** MATERIAL PROVIDED follows **

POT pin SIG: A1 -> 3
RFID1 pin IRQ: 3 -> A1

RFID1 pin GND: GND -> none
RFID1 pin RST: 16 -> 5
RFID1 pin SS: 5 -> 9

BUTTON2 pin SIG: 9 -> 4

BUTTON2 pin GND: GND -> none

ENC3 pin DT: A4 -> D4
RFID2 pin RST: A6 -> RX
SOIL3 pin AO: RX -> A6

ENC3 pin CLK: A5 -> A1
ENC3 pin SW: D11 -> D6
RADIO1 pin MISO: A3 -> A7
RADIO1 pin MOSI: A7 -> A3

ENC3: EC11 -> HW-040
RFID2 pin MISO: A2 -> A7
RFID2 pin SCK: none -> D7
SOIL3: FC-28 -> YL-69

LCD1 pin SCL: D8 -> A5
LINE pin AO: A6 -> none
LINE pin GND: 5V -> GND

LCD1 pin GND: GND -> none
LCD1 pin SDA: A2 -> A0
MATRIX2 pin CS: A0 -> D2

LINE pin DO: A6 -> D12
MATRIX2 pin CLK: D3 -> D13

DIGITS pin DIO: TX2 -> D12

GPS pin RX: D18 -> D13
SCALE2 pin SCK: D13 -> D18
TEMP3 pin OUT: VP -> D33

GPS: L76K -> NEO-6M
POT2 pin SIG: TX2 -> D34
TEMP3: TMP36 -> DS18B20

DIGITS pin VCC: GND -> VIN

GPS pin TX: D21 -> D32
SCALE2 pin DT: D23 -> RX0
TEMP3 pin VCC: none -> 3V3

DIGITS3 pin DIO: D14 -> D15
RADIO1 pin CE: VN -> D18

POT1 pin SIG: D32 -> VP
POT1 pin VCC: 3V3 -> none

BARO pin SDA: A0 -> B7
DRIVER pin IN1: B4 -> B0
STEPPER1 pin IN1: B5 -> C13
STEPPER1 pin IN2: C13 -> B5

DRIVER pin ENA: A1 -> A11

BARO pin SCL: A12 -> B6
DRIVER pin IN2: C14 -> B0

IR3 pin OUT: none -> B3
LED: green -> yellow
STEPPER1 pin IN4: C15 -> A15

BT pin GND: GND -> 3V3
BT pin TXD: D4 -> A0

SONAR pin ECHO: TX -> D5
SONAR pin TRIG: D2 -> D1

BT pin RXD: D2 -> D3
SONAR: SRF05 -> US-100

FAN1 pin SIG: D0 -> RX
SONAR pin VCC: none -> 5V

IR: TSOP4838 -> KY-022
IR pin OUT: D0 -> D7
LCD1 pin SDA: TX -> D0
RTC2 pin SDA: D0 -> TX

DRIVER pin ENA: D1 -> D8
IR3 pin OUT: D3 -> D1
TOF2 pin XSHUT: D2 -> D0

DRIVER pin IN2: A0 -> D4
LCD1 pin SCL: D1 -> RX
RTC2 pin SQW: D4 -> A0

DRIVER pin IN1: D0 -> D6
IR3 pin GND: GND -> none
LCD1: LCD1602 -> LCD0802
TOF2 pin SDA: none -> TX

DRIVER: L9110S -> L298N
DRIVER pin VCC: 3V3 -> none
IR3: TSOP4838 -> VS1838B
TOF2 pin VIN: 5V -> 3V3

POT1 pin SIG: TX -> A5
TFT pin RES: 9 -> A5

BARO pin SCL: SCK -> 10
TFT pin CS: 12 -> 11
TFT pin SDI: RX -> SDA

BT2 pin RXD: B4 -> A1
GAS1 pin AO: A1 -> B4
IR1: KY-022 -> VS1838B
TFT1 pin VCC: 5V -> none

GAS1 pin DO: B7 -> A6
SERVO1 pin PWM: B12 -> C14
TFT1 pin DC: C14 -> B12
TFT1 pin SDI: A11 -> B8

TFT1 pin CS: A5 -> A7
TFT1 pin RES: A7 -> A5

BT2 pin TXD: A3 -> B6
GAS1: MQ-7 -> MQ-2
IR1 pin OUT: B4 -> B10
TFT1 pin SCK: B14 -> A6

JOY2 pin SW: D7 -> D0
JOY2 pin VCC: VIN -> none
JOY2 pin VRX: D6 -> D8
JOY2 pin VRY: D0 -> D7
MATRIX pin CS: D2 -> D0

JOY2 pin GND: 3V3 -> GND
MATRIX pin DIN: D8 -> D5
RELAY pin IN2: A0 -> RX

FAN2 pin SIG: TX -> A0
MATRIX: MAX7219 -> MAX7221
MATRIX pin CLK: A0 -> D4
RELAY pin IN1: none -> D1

** End of MATERIAL PROVIDED **

TASK PROMPT -
Return only what runs from the line containing "STEPPER1 pin IN1: B5 -> C13" to the last line of the records above, both ends included, exactly as written.

OUTPUT FOR THIS EXERCISE -
STEPPER1 pin IN1: B5 -> C13
STEPPER1 pin IN2: C13 -> B5

DRIVER pin ENA: A1 -> A11

BARO pin SCL: A12 -> B6
DRIVER pin IN2: C14 -> B0

IR3 pin OUT: none -> B3
LED: green -> yellow
STEPPER1 pin IN4: C15 -> A15

BT pin GND: GND -> 3V3
BT pin TXD: D4 -> A0

SONAR pin ECHO: TX -> D5
SONAR pin TRIG: D2 -> D1

BT pin RXD: D2 -> D3
SONAR: SRF05 -> US-100

FAN1 pin SIG: D0 -> RX
SONAR pin VCC: none -> 5V

IR: TSOP4838 -> KY-022
IR pin OUT: D0 -> D7
LCD1 pin SDA: TX -> D0
RTC2 pin SDA: D0 -> TX

DRIVER pin ENA: D1 -> D8
IR3 pin OUT: D3 -> D1
TOF2 pin XSHUT: D2 -> D0

DRIVER pin IN2: A0 -> D4
LCD1 pin SCL: D1 -> RX
RTC2 pin SQW: D4 -> A0

DRIVER pin IN1: D0 -> D6
IR3 pin GND: GND -> none
LCD1: LCD1602 -> LCD0802
TOF2 pin SDA: none -> TX

DRIVER: L9110S -> L298N
DRIVER pin VCC: 3V3 -> none
IR3: TSOP4838 -> VS1838B
TOF2 pin VIN: 5V -> 3V3

POT1 pin SIG: TX -> A5
TFT pin RES: 9 -> A5

BARO pin SCL: SCK -> 10
TFT pin CS: 12 -> 11
TFT pin SDI: RX -> SDA

BT2 pin RXD: B4 -> A1
GAS1 pin AO: A1 -> B4
IR1: KY-022 -> VS1838B
TFT1 pin VCC: 5V -> none

GAS1 pin DO: B7 -> A6
SERVO1 pin PWM: B12 -> C14
TFT1 pin DC: C14 -> B12
TFT1 pin SDI: A11 -> B8

TFT1 pin CS: A5 -> A7
TFT1 pin RES: A7 -> A5

BT2 pin TXD: A3 -> B6
GAS1: MQ-7 -> MQ-2
IR1 pin OUT: B4 -> B10
TFT1 pin SCK: B14 -> A6

JOY2 pin SW: D7 -> D0
JOY2 pin VCC: VIN -> none
JOY2 pin VRX: D6 -> D8
JOY2 pin VRY: D0 -> D7
MATRIX pin CS: D2 -> D0

JOY2 pin GND: 3V3 -> GND
MATRIX pin DIN: D8 -> D5
RELAY pin IN2: A0 -> RX

FAN2 pin SIG: TX -> A0
MATRIX: MAX7219 -> MAX7221
MATRIX pin CLK: A0 -> D4
RELAY pin IN1: none -> D1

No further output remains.